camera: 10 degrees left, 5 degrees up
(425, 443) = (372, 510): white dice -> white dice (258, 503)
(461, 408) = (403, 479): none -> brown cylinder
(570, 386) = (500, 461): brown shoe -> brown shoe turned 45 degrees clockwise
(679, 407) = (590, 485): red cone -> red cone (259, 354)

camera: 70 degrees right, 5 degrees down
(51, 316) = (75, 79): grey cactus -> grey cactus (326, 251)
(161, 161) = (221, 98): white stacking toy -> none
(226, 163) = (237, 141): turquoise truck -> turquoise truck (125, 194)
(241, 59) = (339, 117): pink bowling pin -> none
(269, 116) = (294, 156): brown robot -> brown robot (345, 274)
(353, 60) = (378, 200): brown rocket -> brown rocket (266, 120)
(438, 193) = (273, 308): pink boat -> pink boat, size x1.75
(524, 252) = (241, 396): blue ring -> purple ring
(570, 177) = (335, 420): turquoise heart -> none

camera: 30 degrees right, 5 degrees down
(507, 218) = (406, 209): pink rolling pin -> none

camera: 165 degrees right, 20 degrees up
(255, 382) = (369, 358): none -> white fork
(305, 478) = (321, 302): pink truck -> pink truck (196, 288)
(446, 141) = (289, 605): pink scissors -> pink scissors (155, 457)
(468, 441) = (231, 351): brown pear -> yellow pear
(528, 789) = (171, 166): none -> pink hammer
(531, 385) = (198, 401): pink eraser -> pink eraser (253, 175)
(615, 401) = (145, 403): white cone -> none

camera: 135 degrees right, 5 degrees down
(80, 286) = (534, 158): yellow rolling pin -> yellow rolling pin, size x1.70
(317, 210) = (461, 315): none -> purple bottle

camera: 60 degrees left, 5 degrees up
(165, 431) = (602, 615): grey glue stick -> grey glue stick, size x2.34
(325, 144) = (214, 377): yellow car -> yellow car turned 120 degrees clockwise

● ● ● ● ●

§ **Task directions**:
Nothing before the line holding "(531, 385) = (198, 401): pink" belongs in the answer. Repeat that line and the rest of the listing exactly.

§ **Output below**:
(531, 385) = (198, 401): pink eraser -> pink eraser (253, 175)
(615, 401) = (145, 403): white cone -> none

camera: 135 degrees right, 5 degrees down
(80, 286) = (534, 158): yellow rolling pin -> yellow rolling pin, size x1.70
(317, 210) = (461, 315): none -> purple bottle

camera: 60 degrees left, 5 degrees up
(165, 431) = (602, 615): grey glue stick -> grey glue stick, size x2.34
(325, 144) = (214, 377): yellow car -> yellow car turned 120 degrees clockwise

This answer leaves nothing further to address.